■ **Stored records**
==========

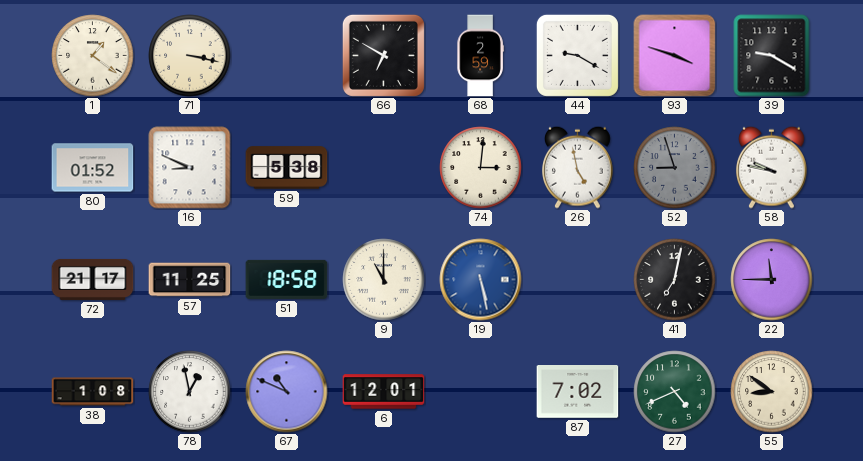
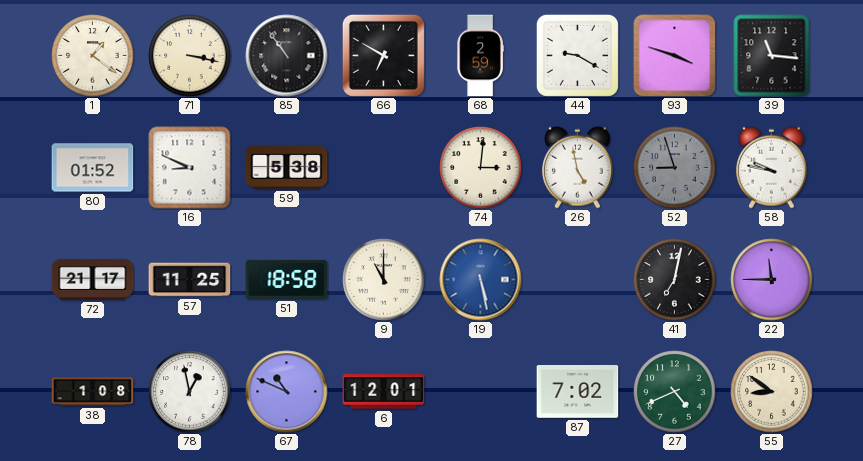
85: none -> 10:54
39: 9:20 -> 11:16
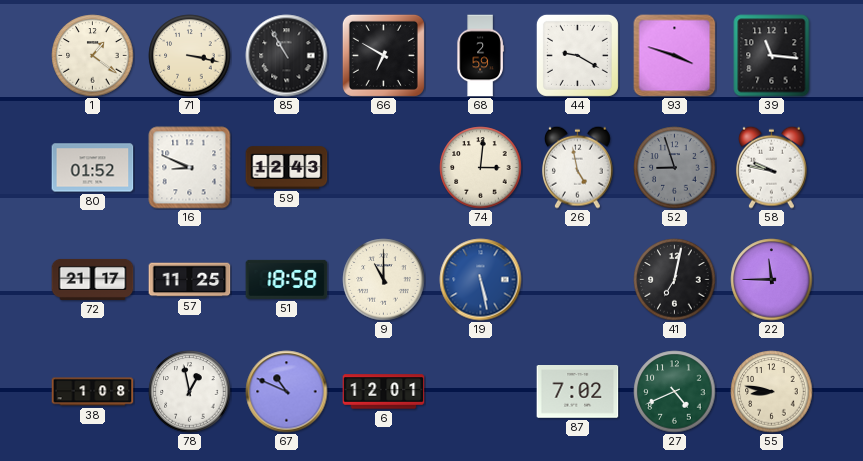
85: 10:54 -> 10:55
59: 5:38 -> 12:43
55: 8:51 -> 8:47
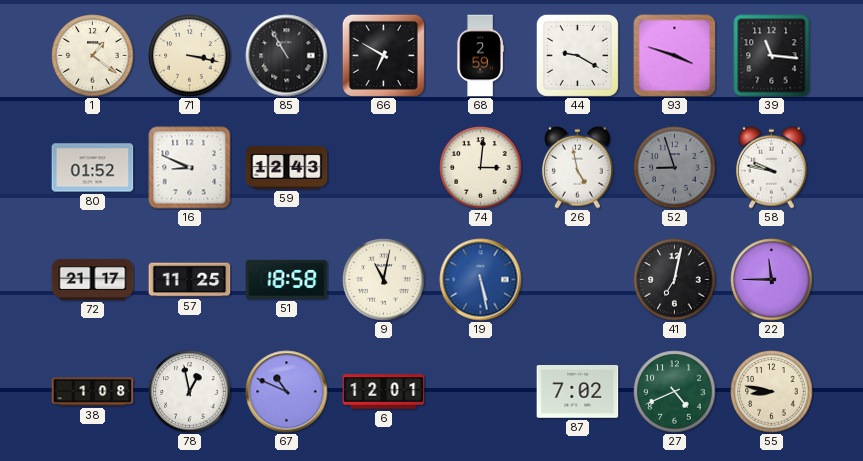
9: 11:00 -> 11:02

==========

■ **TASK TO COMPLETE**
Can you arrange the material above as a Markdown table with two columns, Row and Clock change, giving each line its own numbered row and skipping any blank lines? Leave the pictures out.

■ **ANSWER TO THE PROBLEM**
| Row | Clock change |
|---|---|
| 1 | 85: none -> 10:54 |
| 2 | 39: 9:20 -> 11:16 |
| 3 | 85: 10:54 -> 10:55 |
| 4 | 59: 5:38 -> 12:43 |
| 5 | 55: 8:51 -> 8:47 |
| 6 | 9: 11:00 -> 11:02 |